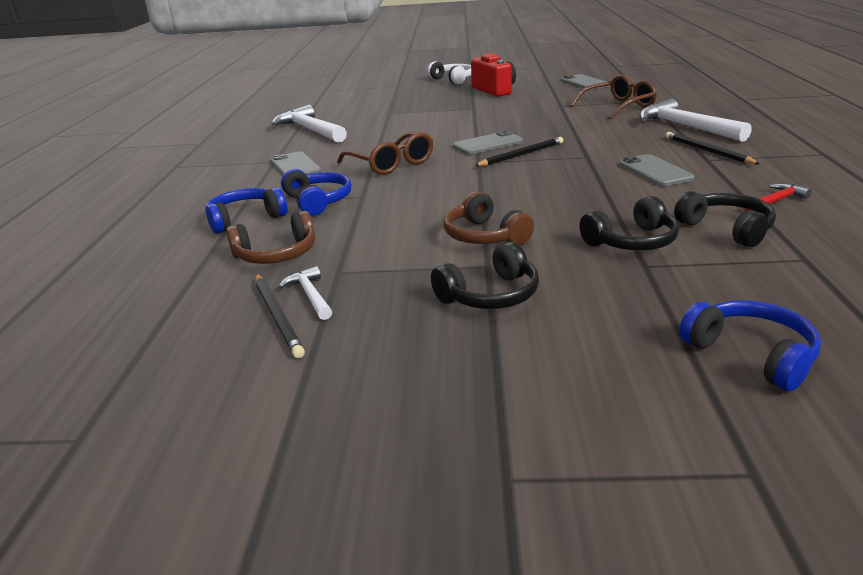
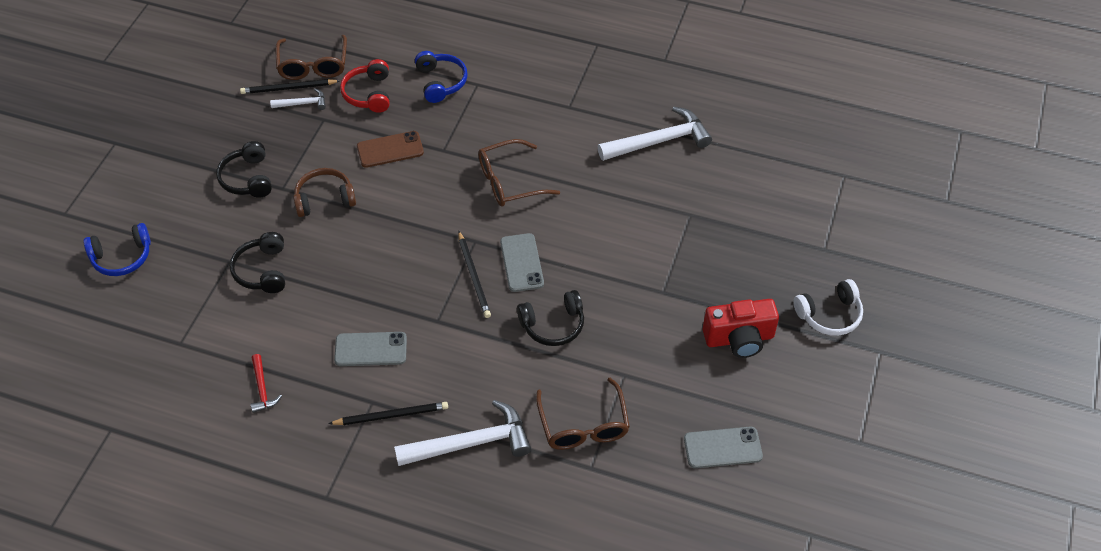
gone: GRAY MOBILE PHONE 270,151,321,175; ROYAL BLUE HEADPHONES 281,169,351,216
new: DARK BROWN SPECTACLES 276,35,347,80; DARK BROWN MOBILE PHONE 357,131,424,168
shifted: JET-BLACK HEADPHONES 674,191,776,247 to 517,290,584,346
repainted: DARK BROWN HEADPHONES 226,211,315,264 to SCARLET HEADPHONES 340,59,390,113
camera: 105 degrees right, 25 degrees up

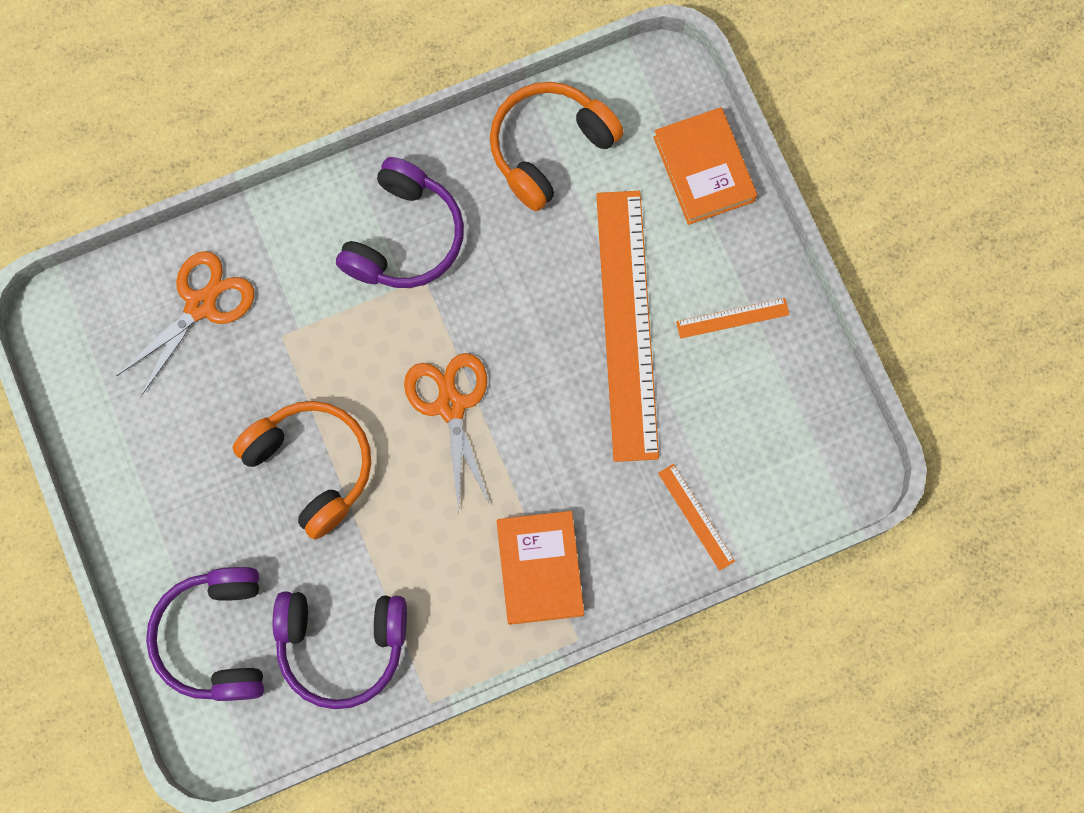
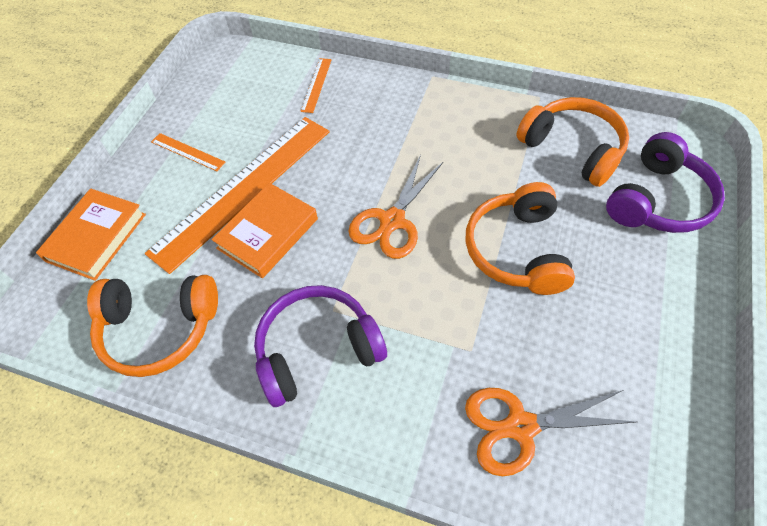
shifted: ORANGE BOOK 497,511,584,625 to 211,183,318,278
repainted: PURPLE HEADPHONES 273,592,407,709 to ORANGE HEADPHONES 517,97,629,187
camera: 135 degrees left, 20 degrees down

▶ INSTRUCTIONS TO FOLLOW: From the first line to the last, copy the records above exactly and leave out the pictures.

▶ OUTPUT FOR THIS TASK:
gone: GRAY MOBILE PHONE 270,151,321,175; ROYAL BLUE HEADPHONES 281,169,351,216
new: DARK BROWN SPECTACLES 276,35,347,80; DARK BROWN MOBILE PHONE 357,131,424,168
shifted: JET-BLACK HEADPHONES 674,191,776,247 to 517,290,584,346
repainted: DARK BROWN HEADPHONES 226,211,315,264 to SCARLET HEADPHONES 340,59,390,113
camera: 105 degrees right, 25 degrees up

shifted: ORANGE BOOK 497,511,584,625 to 211,183,318,278
repainted: PURPLE HEADPHONES 273,592,407,709 to ORANGE HEADPHONES 517,97,629,187
camera: 135 degrees left, 20 degrees down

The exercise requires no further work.